TASK TO CARRY OUT - As the answer, set down the lines below from the one containing "none -> purple brick H2:I2 level 1" through the one containing "tan plate G8:H9", exactly and inclusively, and no others.

-- DATA EXTRACT follows --

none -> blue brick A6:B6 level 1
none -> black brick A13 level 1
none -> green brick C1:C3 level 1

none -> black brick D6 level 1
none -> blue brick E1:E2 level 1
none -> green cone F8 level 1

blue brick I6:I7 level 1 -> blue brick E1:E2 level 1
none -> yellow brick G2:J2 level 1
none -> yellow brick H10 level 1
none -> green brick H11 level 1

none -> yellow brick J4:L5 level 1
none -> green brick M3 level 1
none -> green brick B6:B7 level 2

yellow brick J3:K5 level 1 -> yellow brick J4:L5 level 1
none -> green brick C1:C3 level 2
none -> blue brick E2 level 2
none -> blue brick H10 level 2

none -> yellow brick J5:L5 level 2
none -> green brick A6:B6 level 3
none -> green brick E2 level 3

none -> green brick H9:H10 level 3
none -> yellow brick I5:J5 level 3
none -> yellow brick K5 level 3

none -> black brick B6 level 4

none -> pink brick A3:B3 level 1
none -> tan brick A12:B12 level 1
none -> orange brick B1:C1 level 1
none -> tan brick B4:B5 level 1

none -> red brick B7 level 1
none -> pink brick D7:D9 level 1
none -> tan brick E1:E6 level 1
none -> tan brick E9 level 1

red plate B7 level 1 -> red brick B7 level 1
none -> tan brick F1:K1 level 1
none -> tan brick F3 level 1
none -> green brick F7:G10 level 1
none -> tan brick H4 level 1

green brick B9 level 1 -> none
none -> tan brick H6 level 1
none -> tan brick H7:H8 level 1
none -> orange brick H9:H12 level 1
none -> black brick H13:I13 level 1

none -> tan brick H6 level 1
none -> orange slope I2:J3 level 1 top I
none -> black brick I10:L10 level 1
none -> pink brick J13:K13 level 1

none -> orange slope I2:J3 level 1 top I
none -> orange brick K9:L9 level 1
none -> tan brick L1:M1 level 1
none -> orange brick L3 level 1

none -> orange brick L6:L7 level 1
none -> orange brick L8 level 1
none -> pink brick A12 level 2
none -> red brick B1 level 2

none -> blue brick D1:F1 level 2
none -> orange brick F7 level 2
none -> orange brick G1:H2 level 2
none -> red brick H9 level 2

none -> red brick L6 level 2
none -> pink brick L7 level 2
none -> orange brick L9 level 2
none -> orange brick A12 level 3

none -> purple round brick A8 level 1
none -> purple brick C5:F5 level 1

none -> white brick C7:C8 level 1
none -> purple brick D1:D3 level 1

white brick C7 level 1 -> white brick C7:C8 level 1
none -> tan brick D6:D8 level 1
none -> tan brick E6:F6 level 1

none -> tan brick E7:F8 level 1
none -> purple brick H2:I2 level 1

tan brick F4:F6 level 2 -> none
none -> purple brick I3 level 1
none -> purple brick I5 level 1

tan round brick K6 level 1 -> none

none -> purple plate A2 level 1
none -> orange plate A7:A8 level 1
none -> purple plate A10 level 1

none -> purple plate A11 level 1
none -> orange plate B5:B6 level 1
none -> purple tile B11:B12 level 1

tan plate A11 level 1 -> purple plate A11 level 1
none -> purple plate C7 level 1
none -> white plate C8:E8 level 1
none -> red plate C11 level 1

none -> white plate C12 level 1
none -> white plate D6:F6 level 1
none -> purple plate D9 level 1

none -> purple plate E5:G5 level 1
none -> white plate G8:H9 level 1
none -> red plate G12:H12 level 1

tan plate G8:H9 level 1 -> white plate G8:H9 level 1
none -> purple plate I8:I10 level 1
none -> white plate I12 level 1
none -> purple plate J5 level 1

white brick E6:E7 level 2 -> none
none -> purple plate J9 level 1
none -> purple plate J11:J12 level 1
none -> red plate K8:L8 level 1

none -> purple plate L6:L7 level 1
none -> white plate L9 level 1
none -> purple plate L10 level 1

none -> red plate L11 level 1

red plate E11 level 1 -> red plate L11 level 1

-- DATA EXTRACT concluded --

EXERCISE OUTPUT -
none -> purple brick H2:I2 level 1

tan brick F4:F6 level 2 -> none
none -> purple brick I3 level 1
none -> purple brick I5 level 1

tan round brick K6 level 1 -> none

none -> purple plate A2 level 1
none -> orange plate A7:A8 level 1
none -> purple plate A10 level 1

none -> purple plate A11 level 1
none -> orange plate B5:B6 level 1
none -> purple tile B11:B12 level 1

tan plate A11 level 1 -> purple plate A11 level 1
none -> purple plate C7 level 1
none -> white plate C8:E8 level 1
none -> red plate C11 level 1

none -> white plate C12 level 1
none -> white plate D6:F6 level 1
none -> purple plate D9 level 1

none -> purple plate E5:G5 level 1
none -> white plate G8:H9 level 1
none -> red plate G12:H12 level 1

tan plate G8:H9 level 1 -> white plate G8:H9 level 1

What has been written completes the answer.